Your objective:
Output exactly the lines below from the one containing "C9: 2.2uF (plus" to the last line, both included. Omit pictures.

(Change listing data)
>>>>>

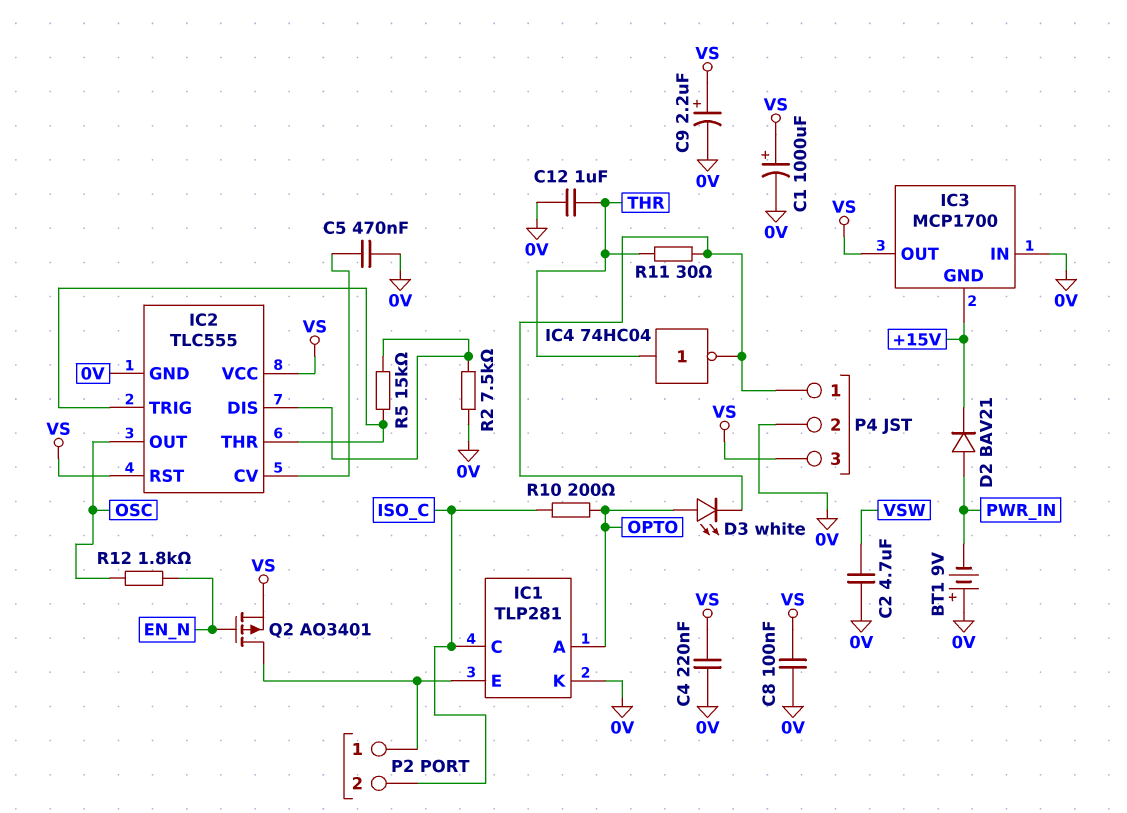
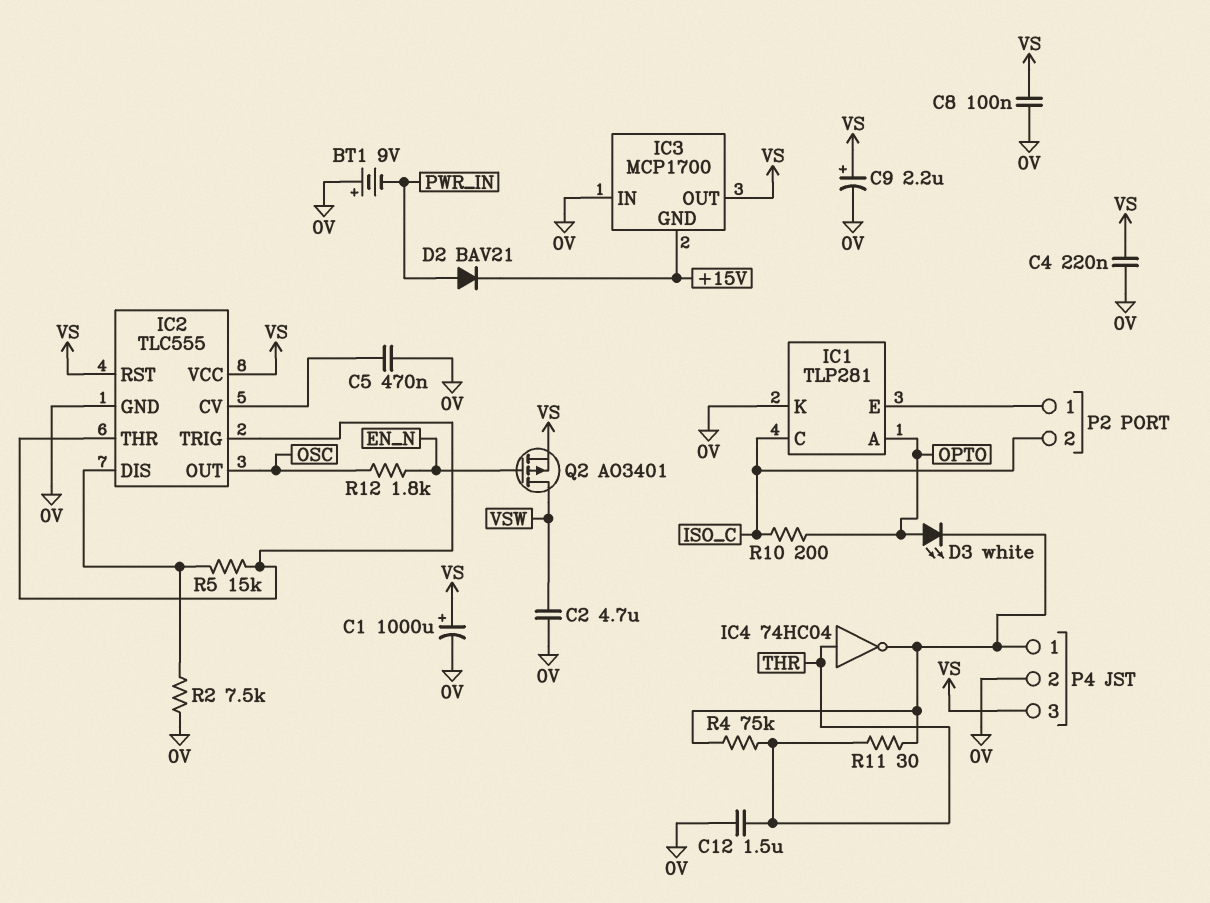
C12: 1uF (0V, THR) -> 1.5uF (0V, THR)
Q2: PMOS AO3401 (G EN_N, D IC1/E, S VS) -> PMOS AO3401 (G EN_N, D VSW, S VS)
R4: none -> 75k (P4/1, THR)

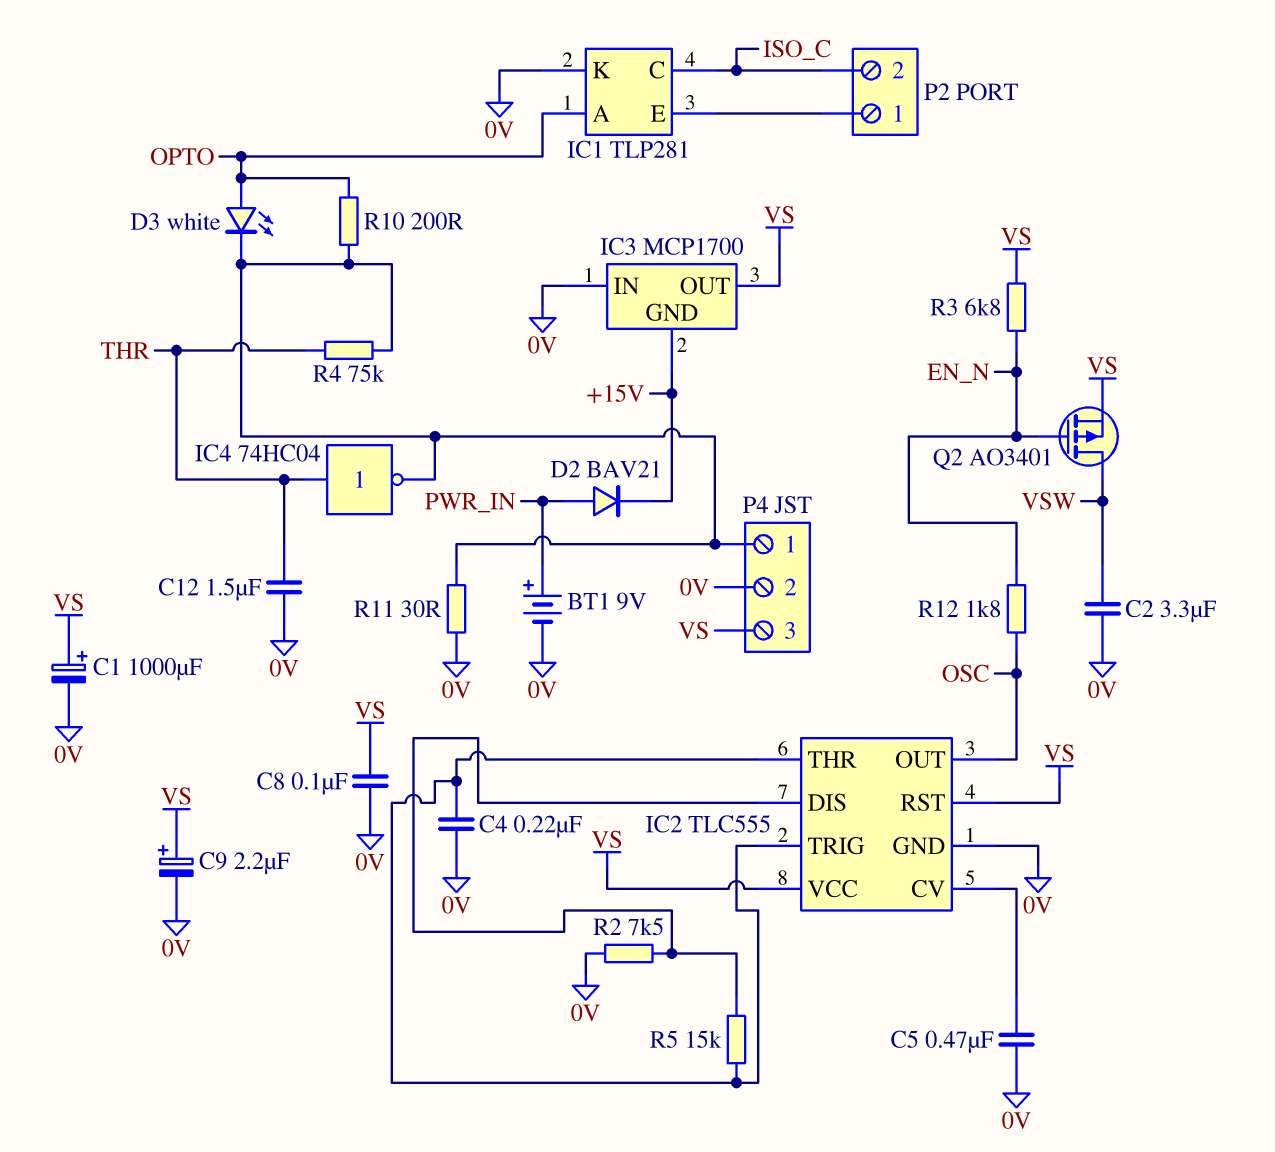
BT1: 9V (plus 0V, minus PWR_IN) -> 9V (plus PWR_IN, minus 0V)
C2: 4.7uF (0V, VSW) -> 3.3uF (0V, VSW)
C4: 220nF (0V, VS) -> 220nF (0V, IC2/THR)
R3: none -> 6.8k (EN_N, VS)
R10: 200 (ISO_C, OPTO) -> 200 (OPTO, P4/1)
R11: 30 (P4/1, THR) -> 30 (0V, P4/1)

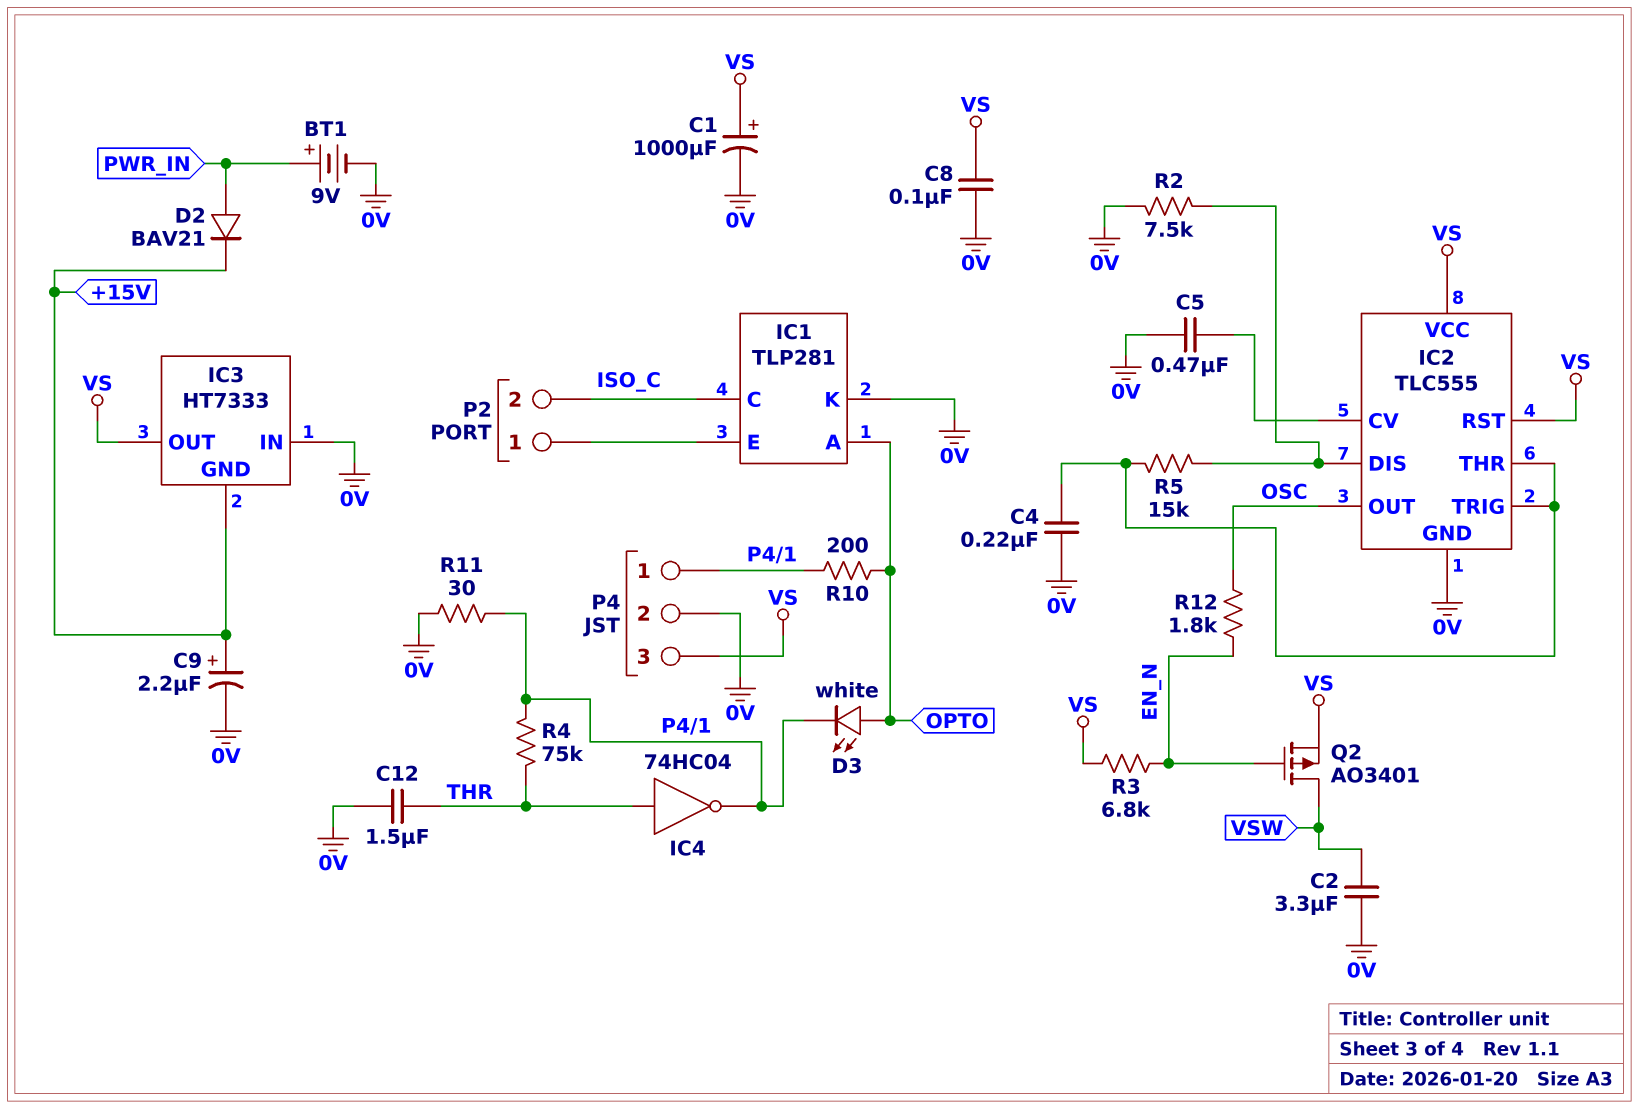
C9: 2.2uF (plus VS, minus 0V) -> 2.2uF (plus +15V, minus 0V)
IC3: MCP1700 -> HT7333

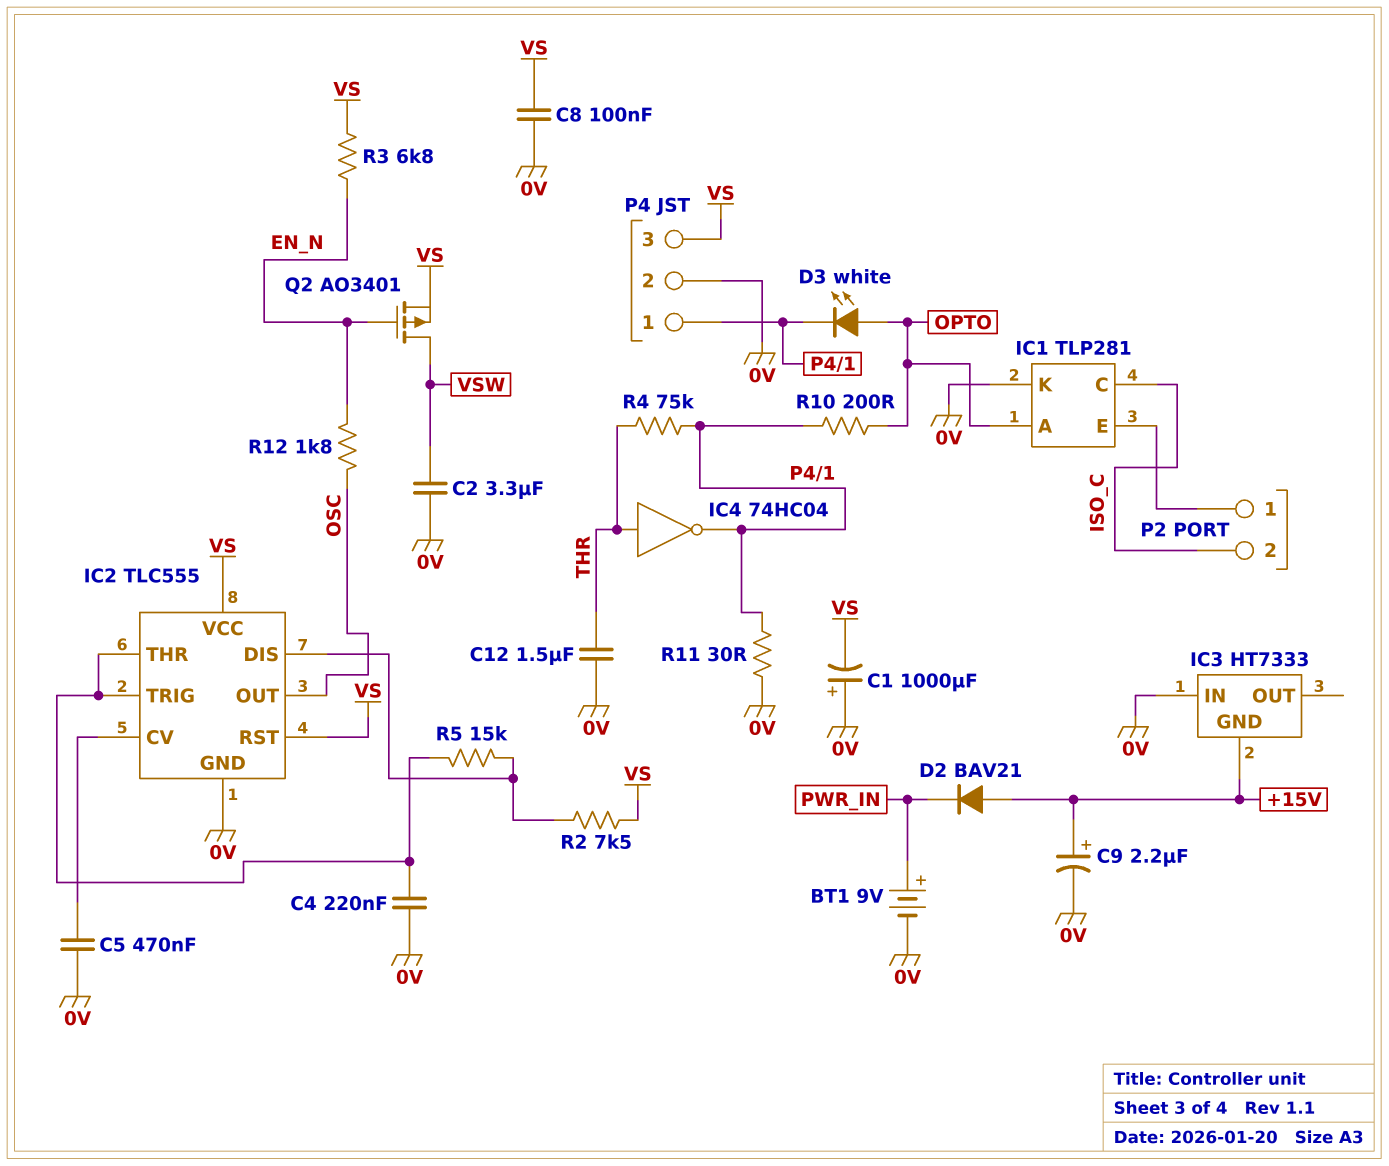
C1: 1000uF (plus VS, minus 0V) -> 1000uF (plus 0V, minus VS)
D2: diode BAV21 (A PWR_IN, K +15V) -> diode BAV21 (A +15V, K PWR_IN)
IC3 pin OUT: VS -> none
R2: 7.5k (0V, IC2/DIS) -> 7.5k (IC2/DIS, VS)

<<<<<

Response box:
C9: 2.2uF (plus VS, minus 0V) -> 2.2uF (plus +15V, minus 0V)
IC3: MCP1700 -> HT7333

C1: 1000uF (plus VS, minus 0V) -> 1000uF (plus 0V, minus VS)
D2: diode BAV21 (A PWR_IN, K +15V) -> diode BAV21 (A +15V, K PWR_IN)
IC3 pin OUT: VS -> none
R2: 7.5k (0V, IC2/DIS) -> 7.5k (IC2/DIS, VS)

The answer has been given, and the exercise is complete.